Segment Start: Supplied entries
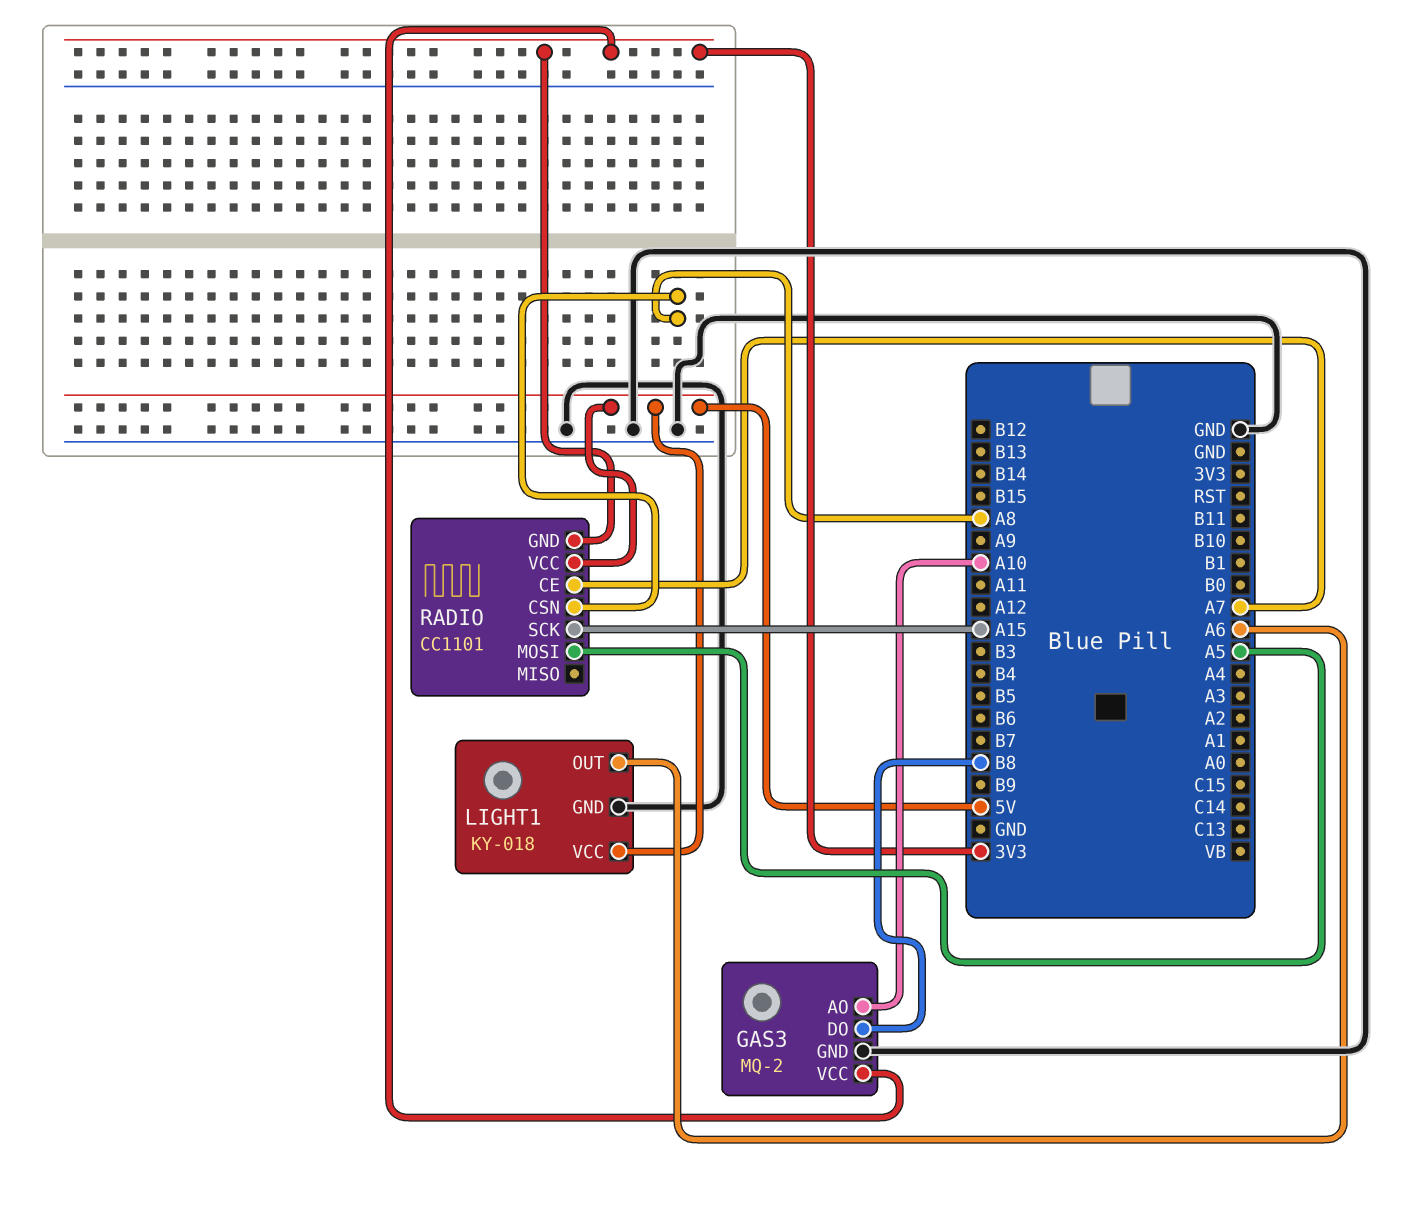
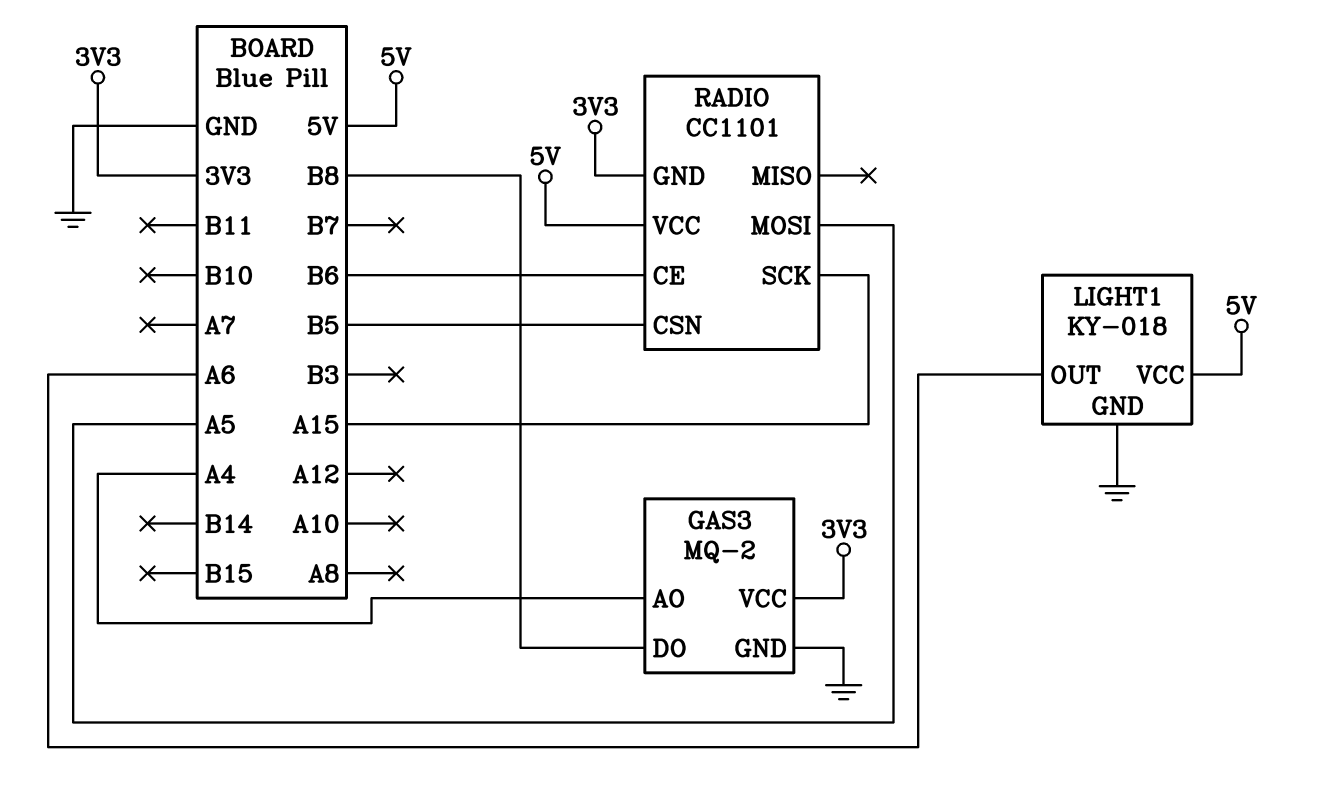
GAS3 pin AO: A10 -> A4
RADIO pin CE: A7 -> B6
RADIO pin CSN: A8 -> B5

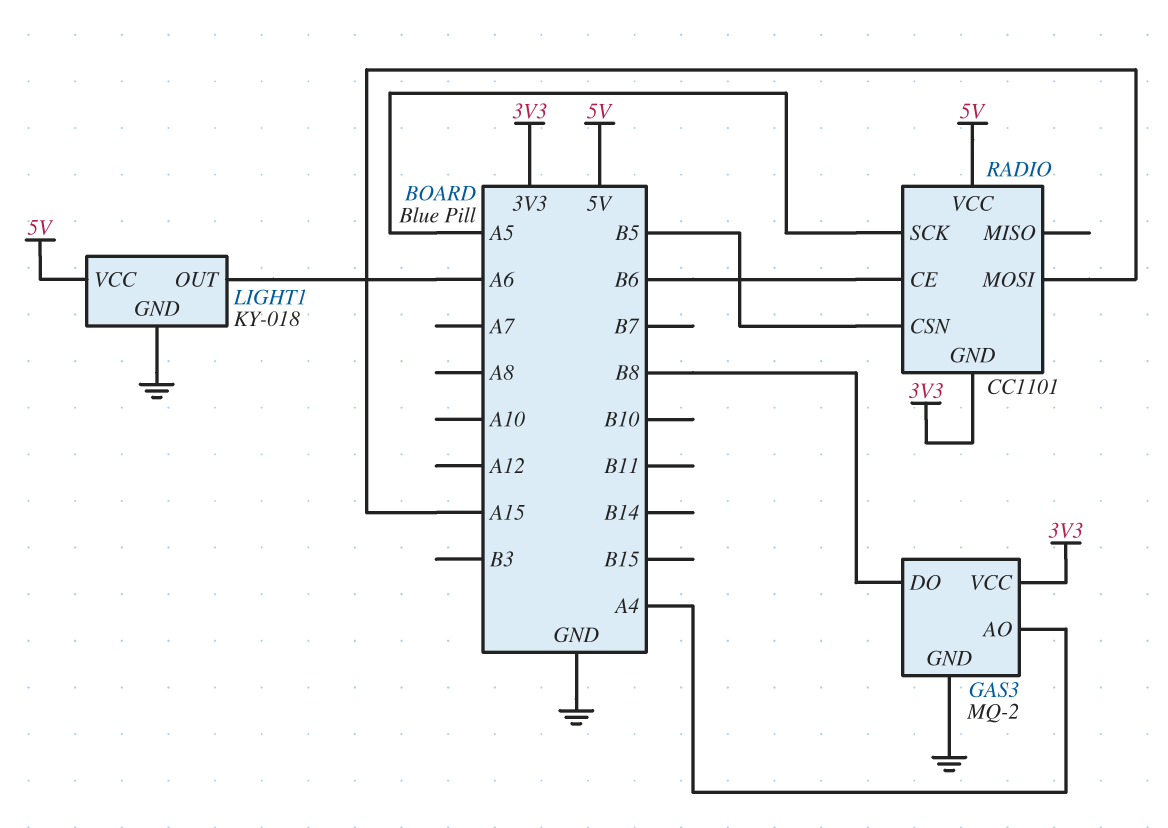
RADIO pin MOSI: A5 -> A15
RADIO pin SCK: A15 -> A5

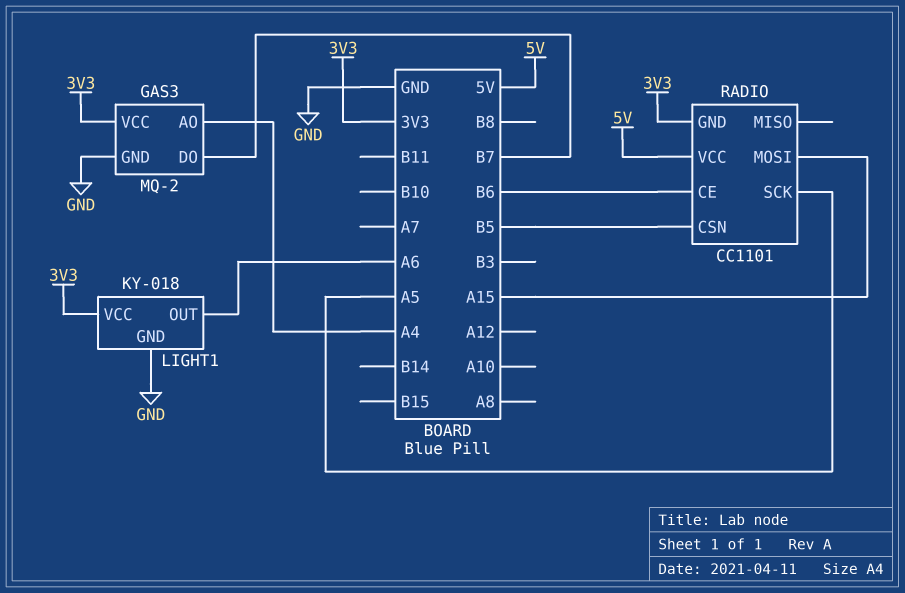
GAS3 pin DO: B8 -> B7
LIGHT1 pin VCC: 5V -> 3V3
Segment End: Supplied entries
About this task: Every line from the one containing "RADIO pin MOSI: A5 -> A15" through the last line of the listing must be written out again exactly, and no other line. Leave the pictures aside.

Solution to the exercise:
RADIO pin MOSI: A5 -> A15
RADIO pin SCK: A15 -> A5

GAS3 pin DO: B8 -> B7
LIGHT1 pin VCC: 5V -> 3V3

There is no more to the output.